* _TASK_: Please pick out and copy each line of the material that contains the string "Find", matching case exactly.

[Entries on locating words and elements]
start

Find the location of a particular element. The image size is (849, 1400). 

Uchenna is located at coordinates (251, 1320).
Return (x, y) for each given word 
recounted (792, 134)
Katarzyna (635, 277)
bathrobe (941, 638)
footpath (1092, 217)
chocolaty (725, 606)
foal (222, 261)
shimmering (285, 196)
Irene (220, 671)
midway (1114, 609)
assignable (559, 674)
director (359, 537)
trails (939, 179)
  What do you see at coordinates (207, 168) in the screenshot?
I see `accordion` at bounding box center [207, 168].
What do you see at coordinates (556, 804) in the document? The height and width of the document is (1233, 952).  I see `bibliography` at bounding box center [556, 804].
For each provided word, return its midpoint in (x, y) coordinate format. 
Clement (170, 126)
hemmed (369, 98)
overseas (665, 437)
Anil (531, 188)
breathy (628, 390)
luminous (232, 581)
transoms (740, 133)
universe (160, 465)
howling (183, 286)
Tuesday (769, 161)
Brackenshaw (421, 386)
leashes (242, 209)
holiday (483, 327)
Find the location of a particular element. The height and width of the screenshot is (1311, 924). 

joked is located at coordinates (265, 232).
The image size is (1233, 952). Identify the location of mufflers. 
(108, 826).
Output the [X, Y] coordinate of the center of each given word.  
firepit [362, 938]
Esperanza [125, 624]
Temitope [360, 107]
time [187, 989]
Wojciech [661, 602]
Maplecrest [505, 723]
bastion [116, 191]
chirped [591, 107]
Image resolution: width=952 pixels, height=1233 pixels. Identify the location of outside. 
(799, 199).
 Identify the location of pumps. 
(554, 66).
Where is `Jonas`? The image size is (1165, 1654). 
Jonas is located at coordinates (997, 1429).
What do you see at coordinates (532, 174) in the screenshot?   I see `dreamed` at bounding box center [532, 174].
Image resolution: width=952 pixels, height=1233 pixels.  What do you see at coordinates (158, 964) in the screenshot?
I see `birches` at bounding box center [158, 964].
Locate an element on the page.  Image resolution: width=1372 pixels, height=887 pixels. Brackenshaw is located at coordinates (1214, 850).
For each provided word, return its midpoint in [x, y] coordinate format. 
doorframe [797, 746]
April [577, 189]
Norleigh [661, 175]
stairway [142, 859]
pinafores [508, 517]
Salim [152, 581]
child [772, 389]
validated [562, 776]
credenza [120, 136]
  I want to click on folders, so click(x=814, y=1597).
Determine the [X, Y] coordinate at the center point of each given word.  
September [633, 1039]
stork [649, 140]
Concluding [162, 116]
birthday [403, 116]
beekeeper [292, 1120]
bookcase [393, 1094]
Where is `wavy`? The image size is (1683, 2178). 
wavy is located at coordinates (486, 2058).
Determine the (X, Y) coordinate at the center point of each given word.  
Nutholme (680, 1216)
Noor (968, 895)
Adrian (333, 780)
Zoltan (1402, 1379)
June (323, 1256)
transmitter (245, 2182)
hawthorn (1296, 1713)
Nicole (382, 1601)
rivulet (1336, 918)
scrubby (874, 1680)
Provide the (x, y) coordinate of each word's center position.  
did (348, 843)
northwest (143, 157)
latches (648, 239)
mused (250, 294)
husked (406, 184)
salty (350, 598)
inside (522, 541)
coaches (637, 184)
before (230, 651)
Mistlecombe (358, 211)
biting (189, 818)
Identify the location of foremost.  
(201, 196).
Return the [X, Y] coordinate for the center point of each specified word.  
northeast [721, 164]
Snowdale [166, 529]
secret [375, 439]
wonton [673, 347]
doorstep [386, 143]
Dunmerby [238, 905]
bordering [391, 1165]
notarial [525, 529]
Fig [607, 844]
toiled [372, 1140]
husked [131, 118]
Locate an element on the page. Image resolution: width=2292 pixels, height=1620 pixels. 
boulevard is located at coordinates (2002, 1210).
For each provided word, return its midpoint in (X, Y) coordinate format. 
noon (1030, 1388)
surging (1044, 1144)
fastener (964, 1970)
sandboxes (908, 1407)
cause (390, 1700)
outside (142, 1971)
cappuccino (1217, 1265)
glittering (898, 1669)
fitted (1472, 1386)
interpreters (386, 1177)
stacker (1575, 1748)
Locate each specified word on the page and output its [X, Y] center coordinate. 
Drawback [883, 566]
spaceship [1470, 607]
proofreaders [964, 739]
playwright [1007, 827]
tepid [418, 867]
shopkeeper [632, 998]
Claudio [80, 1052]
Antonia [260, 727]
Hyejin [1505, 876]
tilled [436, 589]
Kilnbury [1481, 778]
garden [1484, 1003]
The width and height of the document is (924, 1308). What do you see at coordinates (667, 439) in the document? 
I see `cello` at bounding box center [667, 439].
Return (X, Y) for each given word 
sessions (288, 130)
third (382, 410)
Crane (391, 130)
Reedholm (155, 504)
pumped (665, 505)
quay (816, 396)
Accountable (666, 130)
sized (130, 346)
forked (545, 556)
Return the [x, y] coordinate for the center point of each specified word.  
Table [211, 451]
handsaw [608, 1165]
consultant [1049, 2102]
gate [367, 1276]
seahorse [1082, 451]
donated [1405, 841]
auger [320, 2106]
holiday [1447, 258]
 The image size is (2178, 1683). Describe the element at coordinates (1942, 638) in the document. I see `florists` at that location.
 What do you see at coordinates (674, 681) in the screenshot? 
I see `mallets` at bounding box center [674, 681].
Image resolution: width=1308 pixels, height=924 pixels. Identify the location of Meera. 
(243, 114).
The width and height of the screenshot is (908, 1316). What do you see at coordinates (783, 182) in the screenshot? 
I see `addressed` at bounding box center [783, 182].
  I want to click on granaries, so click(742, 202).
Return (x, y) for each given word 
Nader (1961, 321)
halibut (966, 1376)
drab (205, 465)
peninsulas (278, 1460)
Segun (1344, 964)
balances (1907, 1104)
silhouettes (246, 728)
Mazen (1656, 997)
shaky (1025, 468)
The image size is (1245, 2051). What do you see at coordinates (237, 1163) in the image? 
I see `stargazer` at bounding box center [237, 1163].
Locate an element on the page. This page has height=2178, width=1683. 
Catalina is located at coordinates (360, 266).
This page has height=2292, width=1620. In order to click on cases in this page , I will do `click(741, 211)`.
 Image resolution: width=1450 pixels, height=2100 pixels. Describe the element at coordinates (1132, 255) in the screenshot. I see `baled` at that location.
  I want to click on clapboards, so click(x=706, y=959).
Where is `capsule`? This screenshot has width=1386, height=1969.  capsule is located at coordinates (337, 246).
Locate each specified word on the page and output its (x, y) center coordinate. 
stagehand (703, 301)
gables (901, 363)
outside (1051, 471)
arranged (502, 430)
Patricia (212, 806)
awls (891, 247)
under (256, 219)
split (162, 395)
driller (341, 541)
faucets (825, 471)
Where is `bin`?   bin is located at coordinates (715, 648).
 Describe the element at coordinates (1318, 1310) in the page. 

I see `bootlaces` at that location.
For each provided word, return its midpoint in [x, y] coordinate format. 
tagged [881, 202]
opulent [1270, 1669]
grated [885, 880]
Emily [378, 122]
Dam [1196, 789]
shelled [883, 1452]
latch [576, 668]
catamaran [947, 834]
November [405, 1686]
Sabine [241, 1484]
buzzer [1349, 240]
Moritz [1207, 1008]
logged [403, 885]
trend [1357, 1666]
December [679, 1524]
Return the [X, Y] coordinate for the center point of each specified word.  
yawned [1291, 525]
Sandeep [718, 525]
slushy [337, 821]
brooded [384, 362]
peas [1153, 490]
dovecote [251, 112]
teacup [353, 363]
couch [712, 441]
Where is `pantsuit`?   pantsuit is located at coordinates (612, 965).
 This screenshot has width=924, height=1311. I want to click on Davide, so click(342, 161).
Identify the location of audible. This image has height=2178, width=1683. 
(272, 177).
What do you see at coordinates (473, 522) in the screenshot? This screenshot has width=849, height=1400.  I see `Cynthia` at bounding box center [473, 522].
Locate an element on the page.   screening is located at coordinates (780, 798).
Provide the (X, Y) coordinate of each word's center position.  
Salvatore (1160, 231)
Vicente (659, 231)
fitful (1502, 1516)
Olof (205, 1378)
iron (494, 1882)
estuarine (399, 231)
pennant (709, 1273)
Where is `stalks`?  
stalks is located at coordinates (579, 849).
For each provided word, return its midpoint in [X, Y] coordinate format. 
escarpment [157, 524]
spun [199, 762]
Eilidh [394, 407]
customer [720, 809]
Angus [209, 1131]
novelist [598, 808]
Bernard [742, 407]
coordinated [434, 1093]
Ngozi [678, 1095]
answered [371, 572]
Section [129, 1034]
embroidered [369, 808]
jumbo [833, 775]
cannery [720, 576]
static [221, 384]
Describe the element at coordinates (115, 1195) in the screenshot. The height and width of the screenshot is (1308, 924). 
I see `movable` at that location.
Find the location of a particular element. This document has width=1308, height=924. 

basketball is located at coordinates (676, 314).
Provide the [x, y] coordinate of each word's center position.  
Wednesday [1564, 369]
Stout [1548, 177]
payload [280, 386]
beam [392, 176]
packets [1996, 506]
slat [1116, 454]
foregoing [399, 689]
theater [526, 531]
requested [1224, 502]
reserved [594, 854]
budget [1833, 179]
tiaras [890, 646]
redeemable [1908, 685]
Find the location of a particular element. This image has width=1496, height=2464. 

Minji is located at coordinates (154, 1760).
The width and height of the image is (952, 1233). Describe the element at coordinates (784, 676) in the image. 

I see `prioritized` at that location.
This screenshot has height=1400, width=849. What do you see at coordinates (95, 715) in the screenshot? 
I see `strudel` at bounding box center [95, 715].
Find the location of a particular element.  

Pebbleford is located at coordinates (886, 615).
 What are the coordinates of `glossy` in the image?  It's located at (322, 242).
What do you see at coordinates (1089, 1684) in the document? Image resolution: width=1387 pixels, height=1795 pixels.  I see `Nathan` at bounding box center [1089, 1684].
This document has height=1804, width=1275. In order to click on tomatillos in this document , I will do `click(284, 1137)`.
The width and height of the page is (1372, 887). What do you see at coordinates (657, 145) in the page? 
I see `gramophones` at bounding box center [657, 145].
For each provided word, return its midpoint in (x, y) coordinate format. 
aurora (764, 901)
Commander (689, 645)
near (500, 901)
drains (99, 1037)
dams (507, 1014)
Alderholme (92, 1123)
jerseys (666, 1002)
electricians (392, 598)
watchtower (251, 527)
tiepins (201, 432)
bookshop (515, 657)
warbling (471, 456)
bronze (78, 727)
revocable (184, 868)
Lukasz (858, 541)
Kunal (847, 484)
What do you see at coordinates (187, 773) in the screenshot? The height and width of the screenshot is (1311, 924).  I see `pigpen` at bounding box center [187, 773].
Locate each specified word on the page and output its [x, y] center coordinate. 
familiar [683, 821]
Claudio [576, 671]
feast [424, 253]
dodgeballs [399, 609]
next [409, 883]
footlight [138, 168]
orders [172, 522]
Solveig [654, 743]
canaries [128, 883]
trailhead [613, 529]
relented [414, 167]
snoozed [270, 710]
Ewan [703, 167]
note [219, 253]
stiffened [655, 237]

end

* _ANSWER TO THE EXERCISE_:
Find the location of a particular element. The image size is (849, 1400). 
Find the location of a particular element. The height and width of the screenshot is (1311, 924). 
Find the location of a particular element. This document has width=1308, height=924. 
Find the location of a particular element. This image has width=1496, height=2464. 
Find the location of a particular element.  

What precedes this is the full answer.